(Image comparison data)
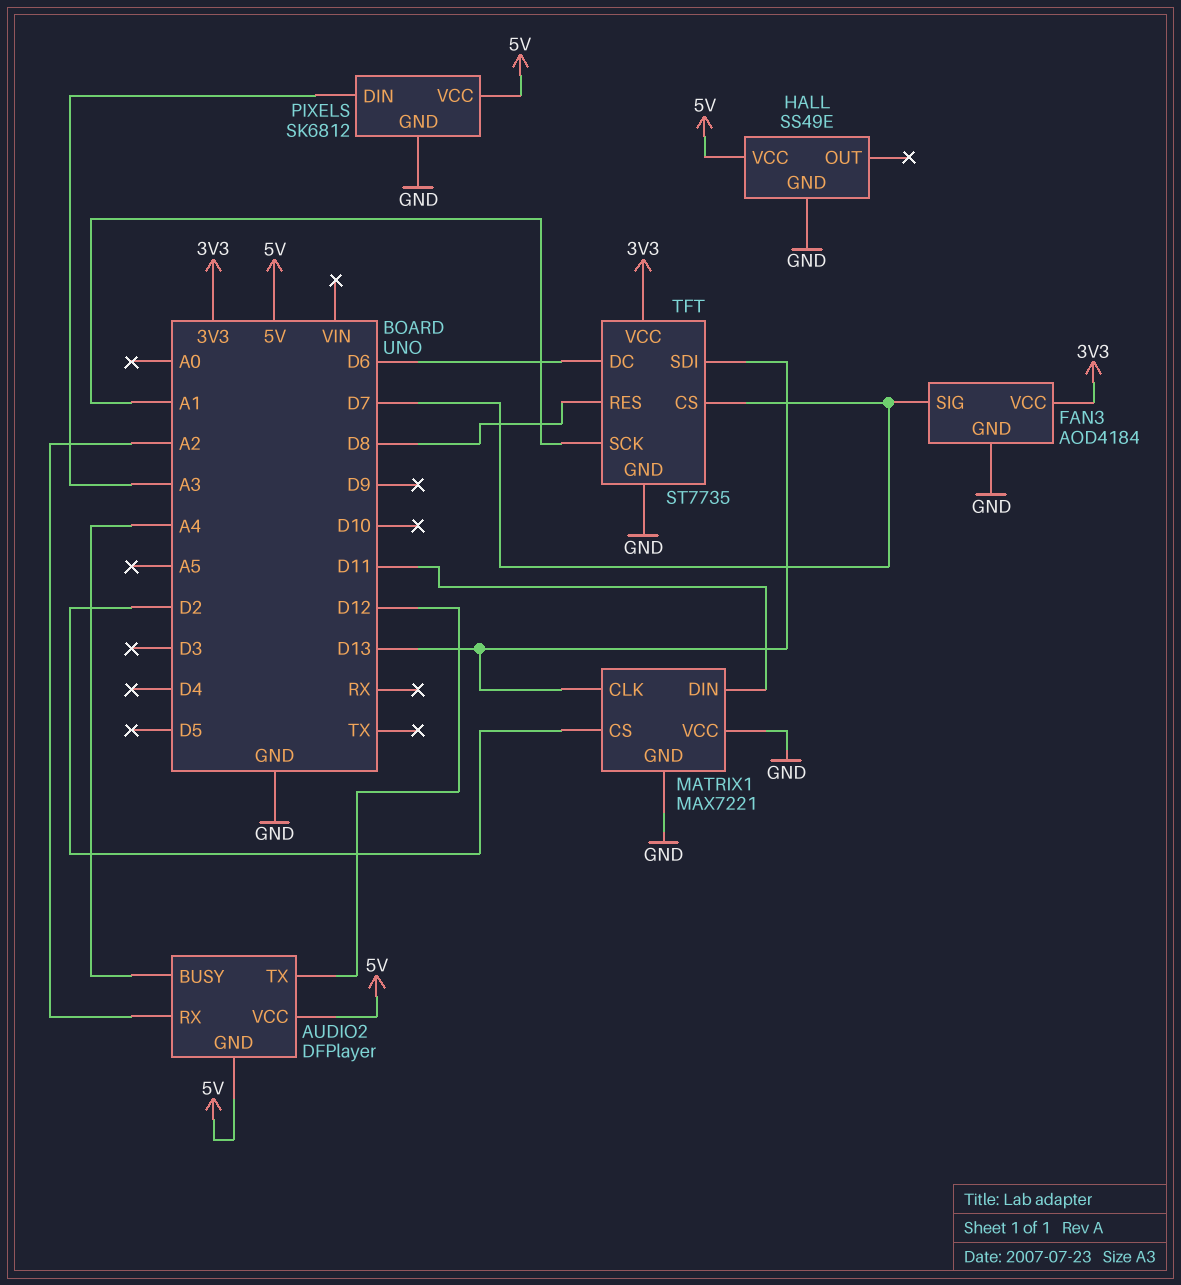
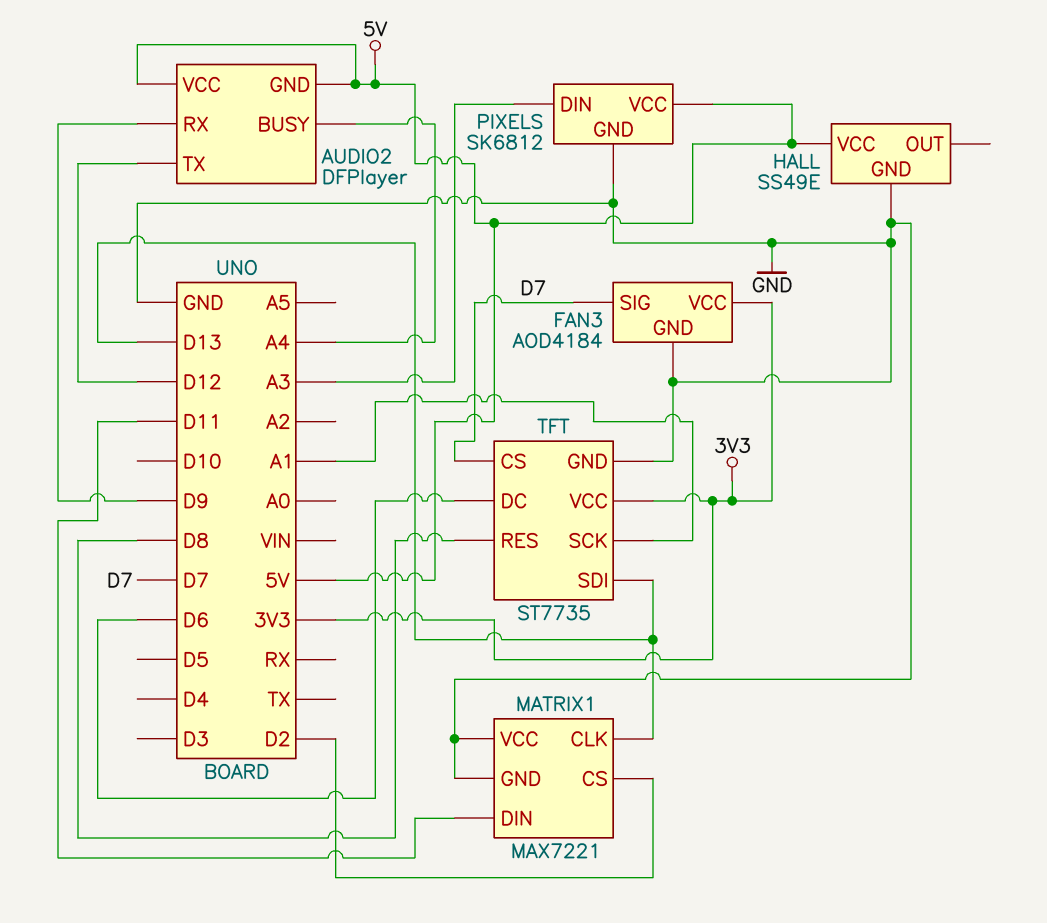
AUDIO2 pin RX: A2 -> D9

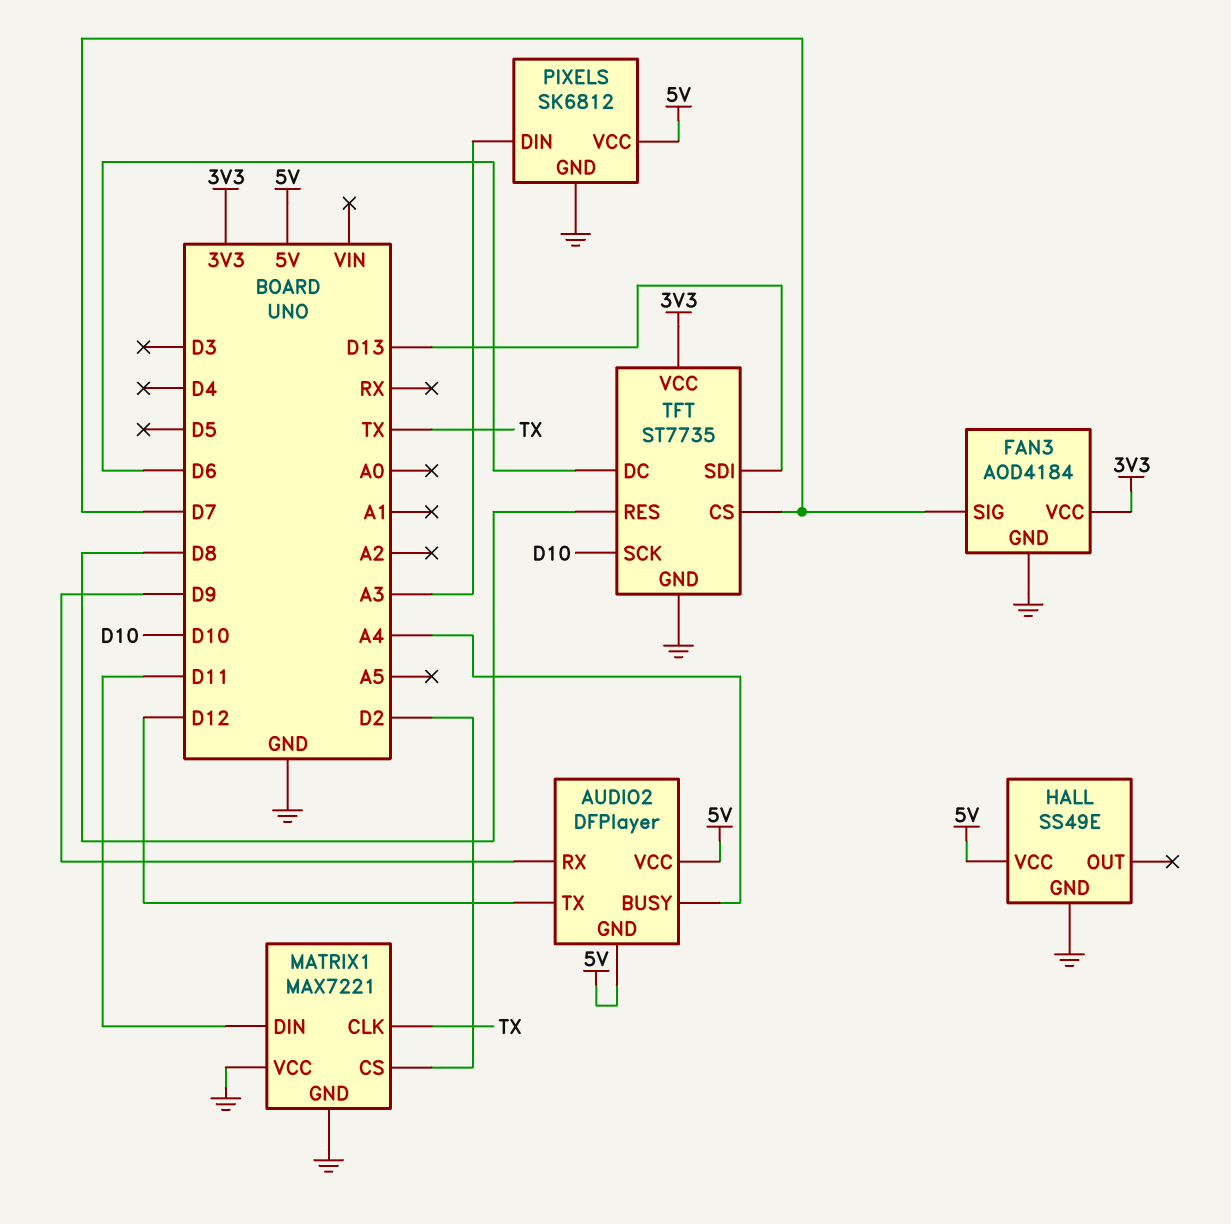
MATRIX1 pin CLK: D13 -> TX
TFT pin SCK: A1 -> D10

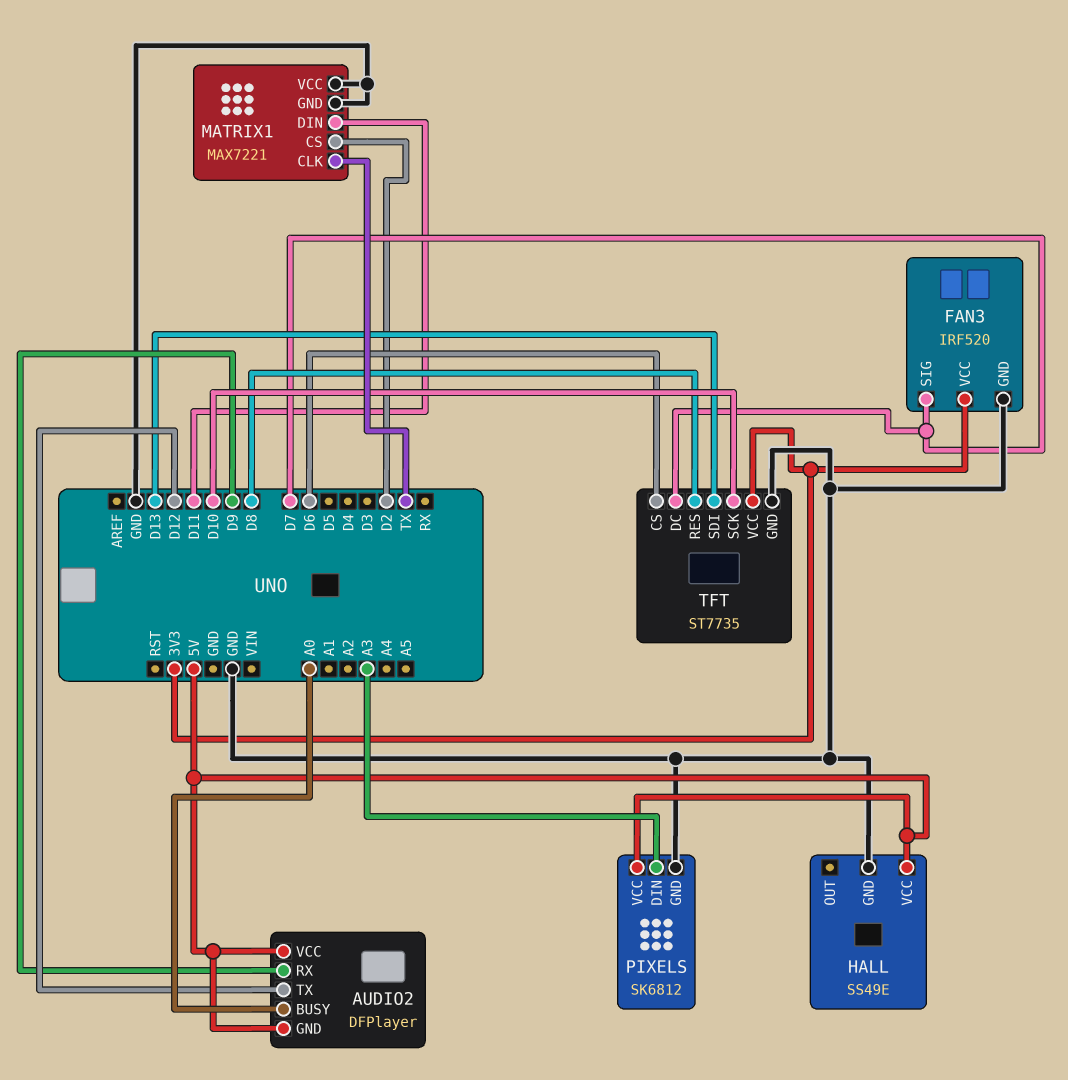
AUDIO2 pin BUSY: A4 -> A0
FAN3: AOD4184 -> IRF520
TFT pin CS: D7 -> D6
TFT pin DC: D6 -> D7

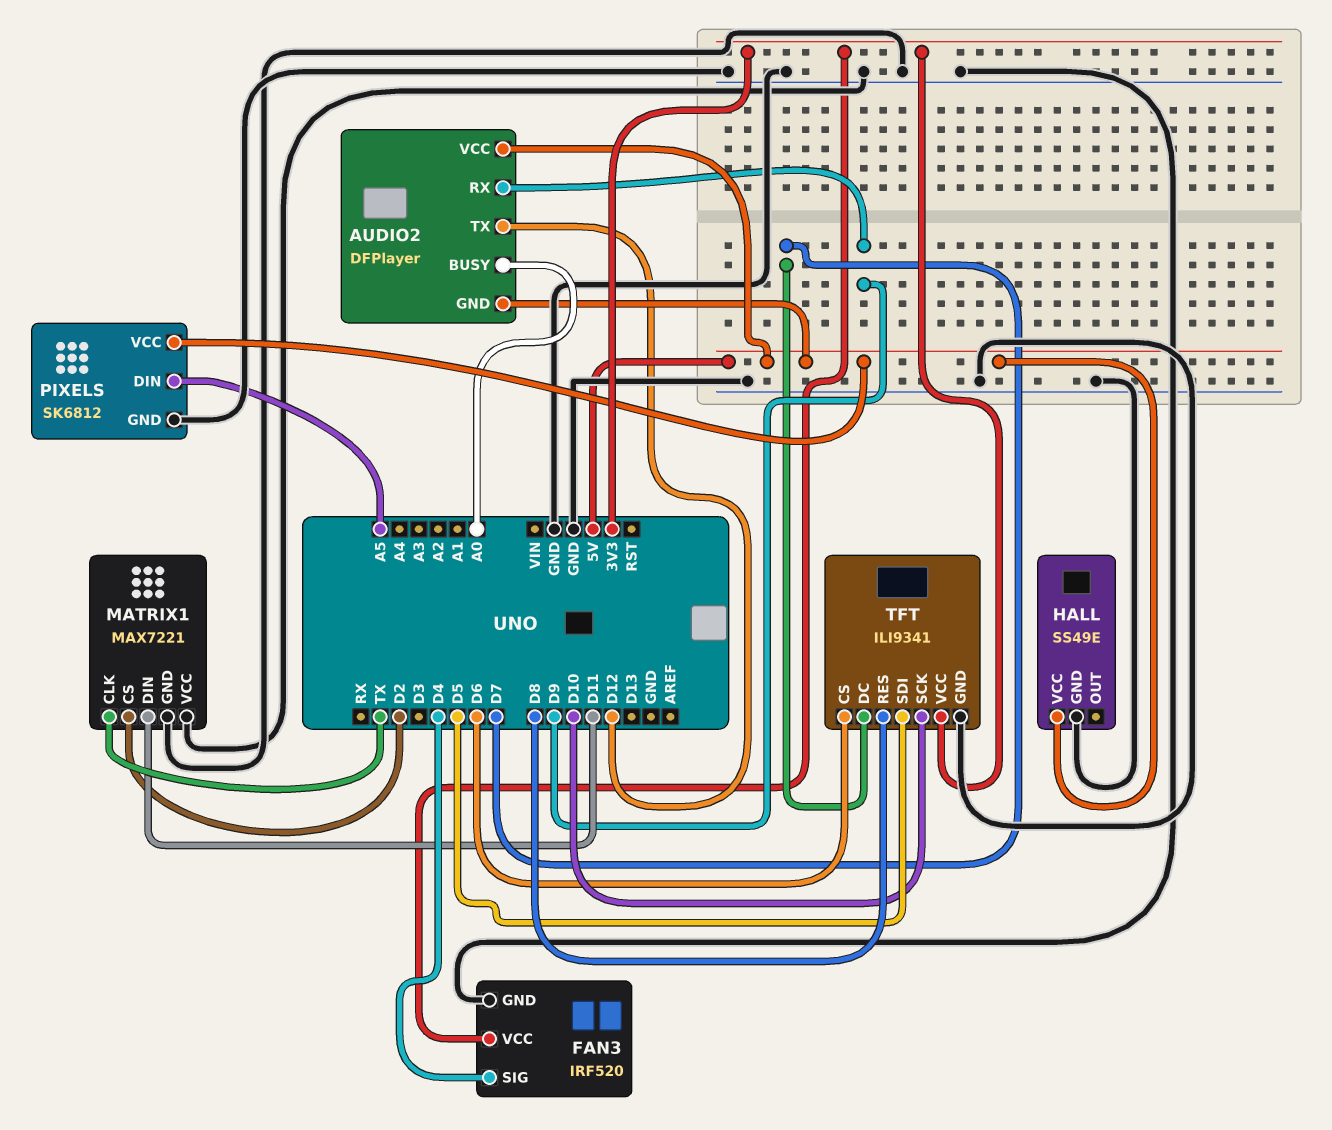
FAN3 pin SIG: D7 -> D4
PIXELS pin DIN: A3 -> A5
TFT: ST7735 -> ILI9341
TFT pin SDI: D13 -> D5

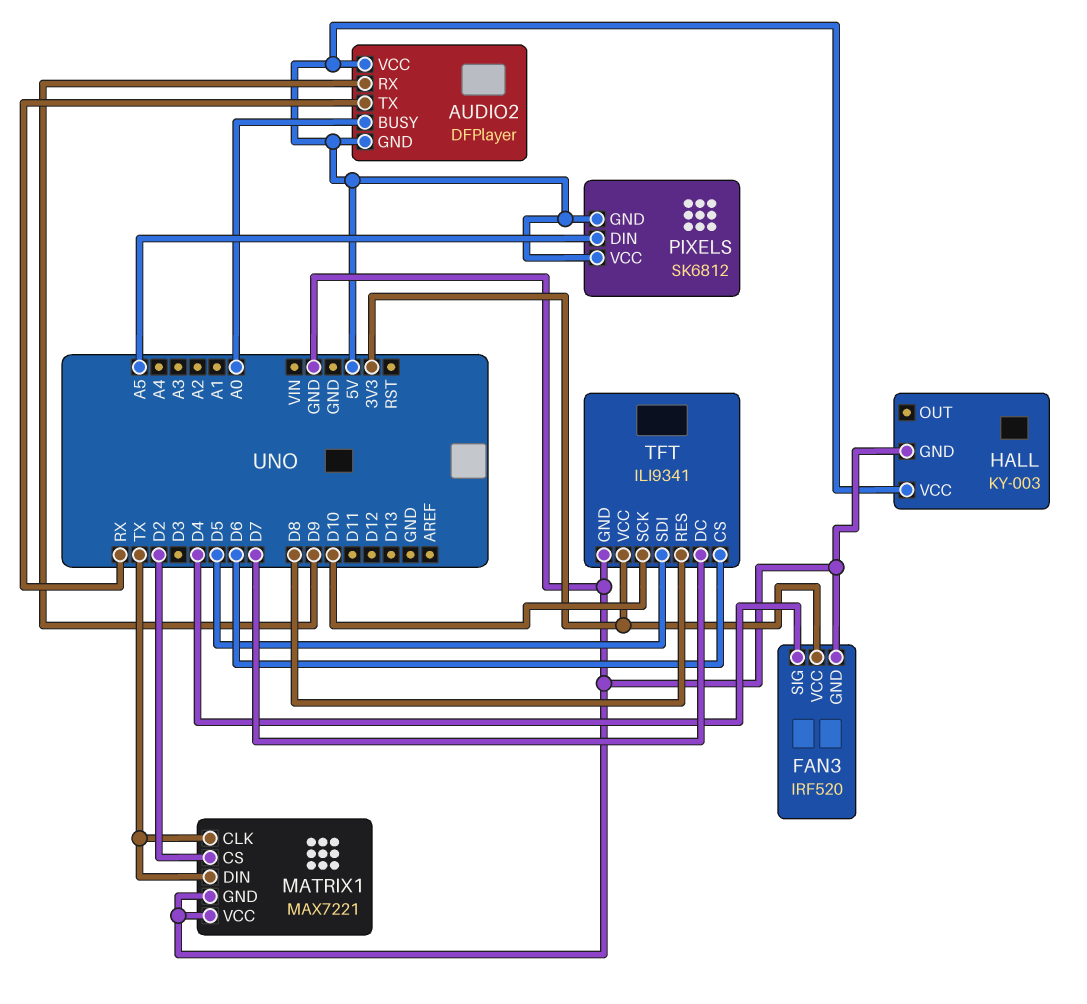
AUDIO2 pin TX: D12 -> RX
HALL: SS49E -> KY-003
MATRIX1 pin DIN: D11 -> TX
PIXELS pin GND: GND -> 5V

(Your instructions) A faithful copy of every record is required, with no pictures included.

(Finished exercise)
AUDIO2 pin RX: A2 -> D9

MATRIX1 pin CLK: D13 -> TX
TFT pin SCK: A1 -> D10

AUDIO2 pin BUSY: A4 -> A0
FAN3: AOD4184 -> IRF520
TFT pin CS: D7 -> D6
TFT pin DC: D6 -> D7

FAN3 pin SIG: D7 -> D4
PIXELS pin DIN: A3 -> A5
TFT: ST7735 -> ILI9341
TFT pin SDI: D13 -> D5

AUDIO2 pin TX: D12 -> RX
HALL: SS49E -> KY-003
MATRIX1 pin DIN: D11 -> TX
PIXELS pin GND: GND -> 5V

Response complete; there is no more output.